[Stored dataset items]
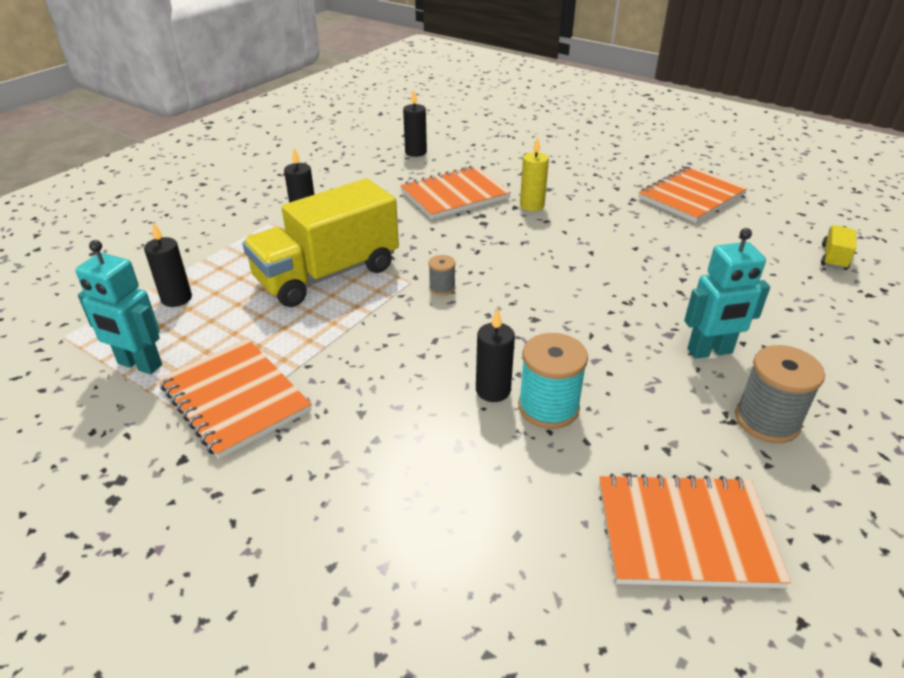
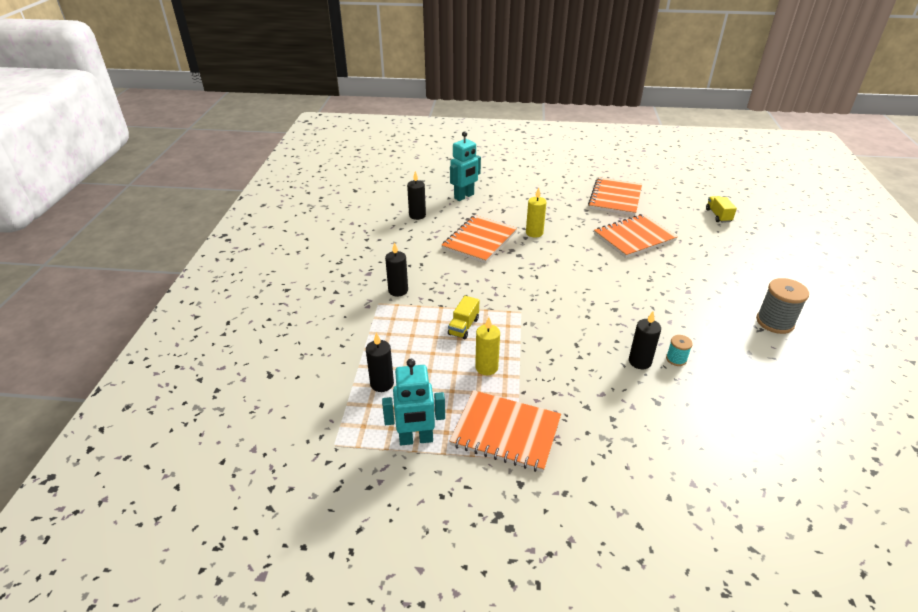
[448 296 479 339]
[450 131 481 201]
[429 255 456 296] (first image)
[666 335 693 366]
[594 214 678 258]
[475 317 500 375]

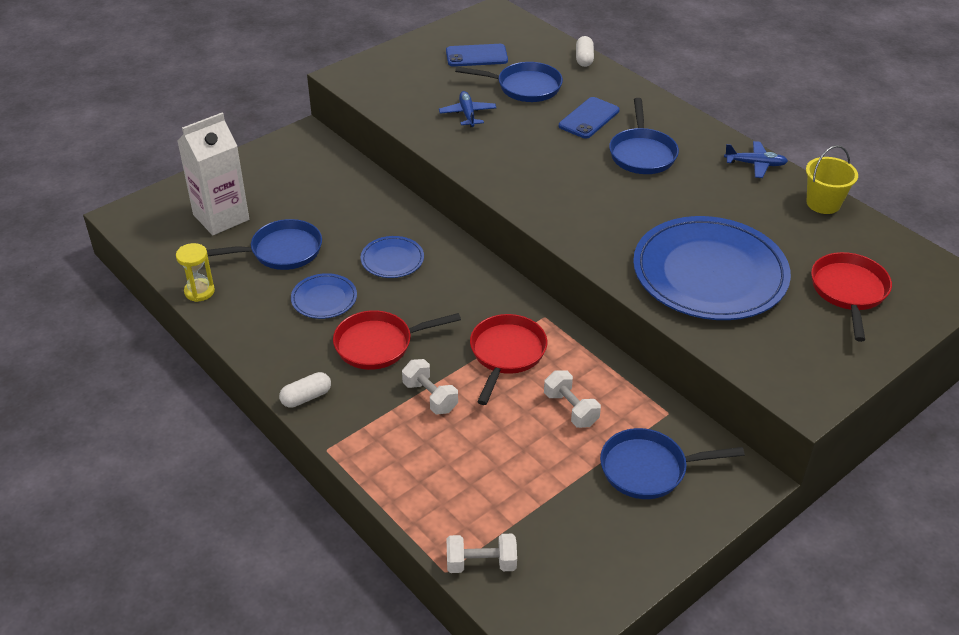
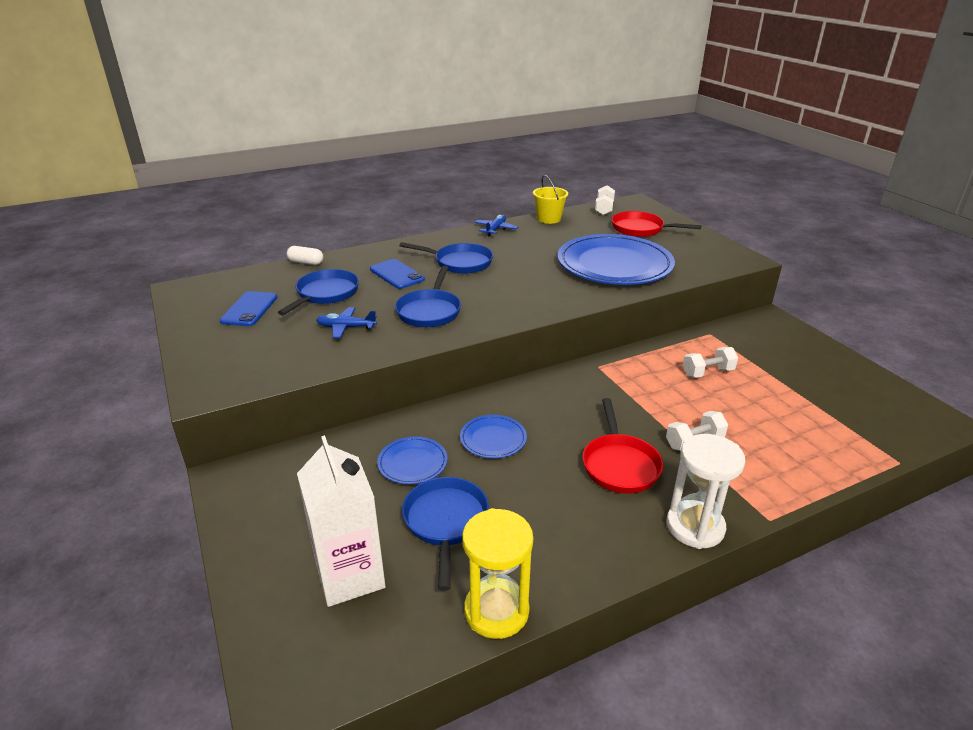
[462 508 533 639]
[377 437 448 484]
[470 314 547 405] (first image)
[666 434 745 549]
[395 266 461 327]
[595 185 615 215]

### EXERCISE
Make an exact copy of the records above, one that has none of the pictures.

### WORKED SOLUTION
[448 296 479 339]
[450 131 481 201]
[429 255 456 296] (first image)
[666 335 693 366]
[594 214 678 258]
[475 317 500 375]

[462 508 533 639]
[377 437 448 484]
[470 314 547 405] (first image)
[666 434 745 549]
[395 266 461 327]
[595 185 615 215]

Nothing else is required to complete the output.